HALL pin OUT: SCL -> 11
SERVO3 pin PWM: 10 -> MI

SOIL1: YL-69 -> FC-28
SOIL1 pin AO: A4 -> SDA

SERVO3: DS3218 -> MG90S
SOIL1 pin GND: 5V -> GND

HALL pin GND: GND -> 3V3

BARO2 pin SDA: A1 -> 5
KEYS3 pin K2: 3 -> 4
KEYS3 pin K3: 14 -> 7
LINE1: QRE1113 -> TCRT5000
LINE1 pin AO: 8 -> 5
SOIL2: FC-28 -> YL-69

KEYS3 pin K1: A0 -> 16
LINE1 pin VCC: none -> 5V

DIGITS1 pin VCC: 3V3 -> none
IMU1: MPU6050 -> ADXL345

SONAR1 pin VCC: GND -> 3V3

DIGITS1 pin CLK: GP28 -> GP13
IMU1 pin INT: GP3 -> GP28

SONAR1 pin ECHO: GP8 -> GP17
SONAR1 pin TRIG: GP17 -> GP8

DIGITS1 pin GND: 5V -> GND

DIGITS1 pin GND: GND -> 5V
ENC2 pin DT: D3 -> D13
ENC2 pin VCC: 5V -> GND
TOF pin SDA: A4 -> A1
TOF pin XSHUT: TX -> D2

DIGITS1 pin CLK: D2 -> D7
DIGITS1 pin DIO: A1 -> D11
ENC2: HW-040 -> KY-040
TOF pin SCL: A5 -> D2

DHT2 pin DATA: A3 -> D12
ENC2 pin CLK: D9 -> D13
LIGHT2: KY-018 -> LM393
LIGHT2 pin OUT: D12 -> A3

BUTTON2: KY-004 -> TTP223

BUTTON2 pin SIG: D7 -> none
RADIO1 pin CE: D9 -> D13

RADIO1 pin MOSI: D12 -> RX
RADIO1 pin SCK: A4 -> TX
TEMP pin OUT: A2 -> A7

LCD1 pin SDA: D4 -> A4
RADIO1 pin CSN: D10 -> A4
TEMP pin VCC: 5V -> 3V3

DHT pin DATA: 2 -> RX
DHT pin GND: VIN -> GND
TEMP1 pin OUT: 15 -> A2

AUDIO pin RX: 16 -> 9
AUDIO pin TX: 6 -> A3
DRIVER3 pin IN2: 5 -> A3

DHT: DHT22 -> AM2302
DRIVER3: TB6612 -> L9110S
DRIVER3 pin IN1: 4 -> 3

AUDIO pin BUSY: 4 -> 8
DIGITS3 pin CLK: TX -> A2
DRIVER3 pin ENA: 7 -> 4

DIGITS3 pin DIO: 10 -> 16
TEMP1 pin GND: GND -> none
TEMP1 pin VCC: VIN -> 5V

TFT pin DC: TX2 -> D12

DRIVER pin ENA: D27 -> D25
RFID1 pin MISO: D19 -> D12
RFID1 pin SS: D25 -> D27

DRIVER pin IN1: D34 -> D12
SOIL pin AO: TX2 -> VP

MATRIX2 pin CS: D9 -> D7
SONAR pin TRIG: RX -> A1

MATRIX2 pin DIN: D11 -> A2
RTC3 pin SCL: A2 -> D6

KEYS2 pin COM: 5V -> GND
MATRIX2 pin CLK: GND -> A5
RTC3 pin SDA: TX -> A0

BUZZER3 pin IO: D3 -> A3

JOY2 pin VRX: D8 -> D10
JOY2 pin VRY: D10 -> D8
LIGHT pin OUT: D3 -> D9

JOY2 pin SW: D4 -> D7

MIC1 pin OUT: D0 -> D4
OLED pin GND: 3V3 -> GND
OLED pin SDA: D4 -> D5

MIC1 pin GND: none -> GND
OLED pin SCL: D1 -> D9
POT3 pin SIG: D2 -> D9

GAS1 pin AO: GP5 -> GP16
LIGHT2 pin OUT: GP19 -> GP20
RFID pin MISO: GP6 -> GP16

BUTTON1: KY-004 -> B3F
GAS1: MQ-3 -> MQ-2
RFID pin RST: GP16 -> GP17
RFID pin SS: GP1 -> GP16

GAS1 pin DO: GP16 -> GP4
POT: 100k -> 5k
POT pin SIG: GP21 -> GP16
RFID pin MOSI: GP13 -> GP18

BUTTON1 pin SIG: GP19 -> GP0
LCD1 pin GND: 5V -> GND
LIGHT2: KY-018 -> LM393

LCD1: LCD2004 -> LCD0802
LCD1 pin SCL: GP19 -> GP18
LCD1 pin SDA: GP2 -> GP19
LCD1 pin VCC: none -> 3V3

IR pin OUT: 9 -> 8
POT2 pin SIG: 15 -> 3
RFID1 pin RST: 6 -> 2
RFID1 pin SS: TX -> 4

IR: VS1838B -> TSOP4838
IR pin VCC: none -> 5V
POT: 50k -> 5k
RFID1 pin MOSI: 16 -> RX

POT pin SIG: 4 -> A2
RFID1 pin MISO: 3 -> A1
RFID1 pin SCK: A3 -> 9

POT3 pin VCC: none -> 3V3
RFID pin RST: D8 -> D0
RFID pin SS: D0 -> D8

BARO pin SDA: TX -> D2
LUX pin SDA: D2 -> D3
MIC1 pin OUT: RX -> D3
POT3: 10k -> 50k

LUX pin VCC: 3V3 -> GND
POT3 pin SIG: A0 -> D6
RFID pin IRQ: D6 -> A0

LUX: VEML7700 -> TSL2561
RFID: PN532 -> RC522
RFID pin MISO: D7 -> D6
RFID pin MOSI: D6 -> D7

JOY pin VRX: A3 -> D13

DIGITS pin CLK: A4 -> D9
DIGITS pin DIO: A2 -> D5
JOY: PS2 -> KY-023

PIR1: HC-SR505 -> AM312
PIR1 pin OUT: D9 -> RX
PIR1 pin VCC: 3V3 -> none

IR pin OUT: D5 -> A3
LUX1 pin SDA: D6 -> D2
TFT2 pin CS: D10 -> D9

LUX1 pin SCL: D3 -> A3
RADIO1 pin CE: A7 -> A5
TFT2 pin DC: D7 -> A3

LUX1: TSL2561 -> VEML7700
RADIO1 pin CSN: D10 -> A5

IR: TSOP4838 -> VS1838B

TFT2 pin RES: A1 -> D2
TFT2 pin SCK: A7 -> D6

::::

◆ **How to complete this task**
Lines after the one containing "LIGHT2 pin OUT: D12 -> A3" are not part of the task. Output the entries exactly from their first line through that one.

◆ **Reply**
HALL pin OUT: SCL -> 11
SERVO3 pin PWM: 10 -> MI

SOIL1: YL-69 -> FC-28
SOIL1 pin AO: A4 -> SDA

SERVO3: DS3218 -> MG90S
SOIL1 pin GND: 5V -> GND

HALL pin GND: GND -> 3V3

BARO2 pin SDA: A1 -> 5
KEYS3 pin K2: 3 -> 4
KEYS3 pin K3: 14 -> 7
LINE1: QRE1113 -> TCRT5000
LINE1 pin AO: 8 -> 5
SOIL2: FC-28 -> YL-69

KEYS3 pin K1: A0 -> 16
LINE1 pin VCC: none -> 5V

DIGITS1 pin VCC: 3V3 -> none
IMU1: MPU6050 -> ADXL345

SONAR1 pin VCC: GND -> 3V3

DIGITS1 pin CLK: GP28 -> GP13
IMU1 pin INT: GP3 -> GP28

SONAR1 pin ECHO: GP8 -> GP17
SONAR1 pin TRIG: GP17 -> GP8

DIGITS1 pin GND: 5V -> GND

DIGITS1 pin GND: GND -> 5V
ENC2 pin DT: D3 -> D13
ENC2 pin VCC: 5V -> GND
TOF pin SDA: A4 -> A1
TOF pin XSHUT: TX -> D2

DIGITS1 pin CLK: D2 -> D7
DIGITS1 pin DIO: A1 -> D11
ENC2: HW-040 -> KY-040
TOF pin SCL: A5 -> D2

DHT2 pin DATA: A3 -> D12
ENC2 pin CLK: D9 -> D13
LIGHT2: KY-018 -> LM393
LIGHT2 pin OUT: D12 -> A3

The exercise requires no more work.